_GIVEN RECORDS_
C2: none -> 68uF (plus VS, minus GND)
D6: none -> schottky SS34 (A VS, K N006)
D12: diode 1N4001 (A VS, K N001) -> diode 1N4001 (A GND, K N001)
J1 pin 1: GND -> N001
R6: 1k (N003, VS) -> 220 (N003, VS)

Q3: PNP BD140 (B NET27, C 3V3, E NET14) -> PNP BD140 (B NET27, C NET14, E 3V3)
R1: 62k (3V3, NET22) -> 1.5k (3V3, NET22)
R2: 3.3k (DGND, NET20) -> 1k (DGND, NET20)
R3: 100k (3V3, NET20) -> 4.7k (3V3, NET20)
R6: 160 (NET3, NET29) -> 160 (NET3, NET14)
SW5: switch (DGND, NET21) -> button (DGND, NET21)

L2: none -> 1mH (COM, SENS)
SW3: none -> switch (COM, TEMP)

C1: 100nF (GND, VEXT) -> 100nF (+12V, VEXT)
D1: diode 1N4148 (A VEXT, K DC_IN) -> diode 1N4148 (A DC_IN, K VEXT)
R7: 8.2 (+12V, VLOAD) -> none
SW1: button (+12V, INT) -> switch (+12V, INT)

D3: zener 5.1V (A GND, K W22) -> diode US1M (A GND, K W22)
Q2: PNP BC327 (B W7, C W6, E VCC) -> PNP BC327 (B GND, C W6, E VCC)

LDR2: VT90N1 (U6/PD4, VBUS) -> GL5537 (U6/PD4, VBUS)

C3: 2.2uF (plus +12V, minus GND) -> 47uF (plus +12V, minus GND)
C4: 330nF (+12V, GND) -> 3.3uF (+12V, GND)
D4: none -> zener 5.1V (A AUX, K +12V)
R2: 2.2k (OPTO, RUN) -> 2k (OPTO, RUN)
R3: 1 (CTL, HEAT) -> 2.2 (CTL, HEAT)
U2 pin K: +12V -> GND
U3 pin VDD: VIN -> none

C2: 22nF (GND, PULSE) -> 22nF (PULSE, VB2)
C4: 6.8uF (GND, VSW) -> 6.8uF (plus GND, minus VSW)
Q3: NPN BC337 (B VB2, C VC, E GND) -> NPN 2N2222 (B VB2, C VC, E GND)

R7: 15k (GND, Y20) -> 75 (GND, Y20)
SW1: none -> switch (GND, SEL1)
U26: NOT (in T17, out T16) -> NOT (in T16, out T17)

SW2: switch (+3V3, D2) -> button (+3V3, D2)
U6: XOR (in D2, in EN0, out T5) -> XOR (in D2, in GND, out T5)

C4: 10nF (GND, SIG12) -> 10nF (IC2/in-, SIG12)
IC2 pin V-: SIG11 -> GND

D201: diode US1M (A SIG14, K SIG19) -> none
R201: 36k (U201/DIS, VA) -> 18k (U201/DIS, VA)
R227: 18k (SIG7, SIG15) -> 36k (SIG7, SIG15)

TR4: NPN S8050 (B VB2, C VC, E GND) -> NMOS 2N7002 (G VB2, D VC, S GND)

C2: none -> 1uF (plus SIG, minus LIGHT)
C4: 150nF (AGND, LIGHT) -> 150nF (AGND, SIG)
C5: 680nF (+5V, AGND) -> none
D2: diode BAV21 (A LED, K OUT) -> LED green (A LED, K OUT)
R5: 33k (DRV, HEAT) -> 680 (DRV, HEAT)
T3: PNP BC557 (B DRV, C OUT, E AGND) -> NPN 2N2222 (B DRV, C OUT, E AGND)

_PROBLEM STATEMENT_
Reproduce the material exactly, with every line intact.

_ANSWER FOR THIS EXERCISE_
C2: none -> 68uF (plus VS, minus GND)
D6: none -> schottky SS34 (A VS, K N006)
D12: diode 1N4001 (A VS, K N001) -> diode 1N4001 (A GND, K N001)
J1 pin 1: GND -> N001
R6: 1k (N003, VS) -> 220 (N003, VS)

Q3: PNP BD140 (B NET27, C 3V3, E NET14) -> PNP BD140 (B NET27, C NET14, E 3V3)
R1: 62k (3V3, NET22) -> 1.5k (3V3, NET22)
R2: 3.3k (DGND, NET20) -> 1k (DGND, NET20)
R3: 100k (3V3, NET20) -> 4.7k (3V3, NET20)
R6: 160 (NET3, NET29) -> 160 (NET3, NET14)
SW5: switch (DGND, NET21) -> button (DGND, NET21)

L2: none -> 1mH (COM, SENS)
SW3: none -> switch (COM, TEMP)

C1: 100nF (GND, VEXT) -> 100nF (+12V, VEXT)
D1: diode 1N4148 (A VEXT, K DC_IN) -> diode 1N4148 (A DC_IN, K VEXT)
R7: 8.2 (+12V, VLOAD) -> none
SW1: button (+12V, INT) -> switch (+12V, INT)

D3: zener 5.1V (A GND, K W22) -> diode US1M (A GND, K W22)
Q2: PNP BC327 (B W7, C W6, E VCC) -> PNP BC327 (B GND, C W6, E VCC)

LDR2: VT90N1 (U6/PD4, VBUS) -> GL5537 (U6/PD4, VBUS)

C3: 2.2uF (plus +12V, minus GND) -> 47uF (plus +12V, minus GND)
C4: 330nF (+12V, GND) -> 3.3uF (+12V, GND)
D4: none -> zener 5.1V (A AUX, K +12V)
R2: 2.2k (OPTO, RUN) -> 2k (OPTO, RUN)
R3: 1 (CTL, HEAT) -> 2.2 (CTL, HEAT)
U2 pin K: +12V -> GND
U3 pin VDD: VIN -> none

C2: 22nF (GND, PULSE) -> 22nF (PULSE, VB2)
C4: 6.8uF (GND, VSW) -> 6.8uF (plus GND, minus VSW)
Q3: NPN BC337 (B VB2, C VC, E GND) -> NPN 2N2222 (B VB2, C VC, E GND)

R7: 15k (GND, Y20) -> 75 (GND, Y20)
SW1: none -> switch (GND, SEL1)
U26: NOT (in T17, out T16) -> NOT (in T16, out T17)

SW2: switch (+3V3, D2) -> button (+3V3, D2)
U6: XOR (in D2, in EN0, out T5) -> XOR (in D2, in GND, out T5)

C4: 10nF (GND, SIG12) -> 10nF (IC2/in-, SIG12)
IC2 pin V-: SIG11 -> GND

D201: diode US1M (A SIG14, K SIG19) -> none
R201: 36k (U201/DIS, VA) -> 18k (U201/DIS, VA)
R227: 18k (SIG7, SIG15) -> 36k (SIG7, SIG15)

TR4: NPN S8050 (B VB2, C VC, E GND) -> NMOS 2N7002 (G VB2, D VC, S GND)

C2: none -> 1uF (plus SIG, minus LIGHT)
C4: 150nF (AGND, LIGHT) -> 150nF (AGND, SIG)
C5: 680nF (+5V, AGND) -> none
D2: diode BAV21 (A LED, K OUT) -> LED green (A LED, K OUT)
R5: 33k (DRV, HEAT) -> 680 (DRV, HEAT)
T3: PNP BC557 (B DRV, C OUT, E AGND) -> NPN 2N2222 (B DRV, C OUT, E AGND)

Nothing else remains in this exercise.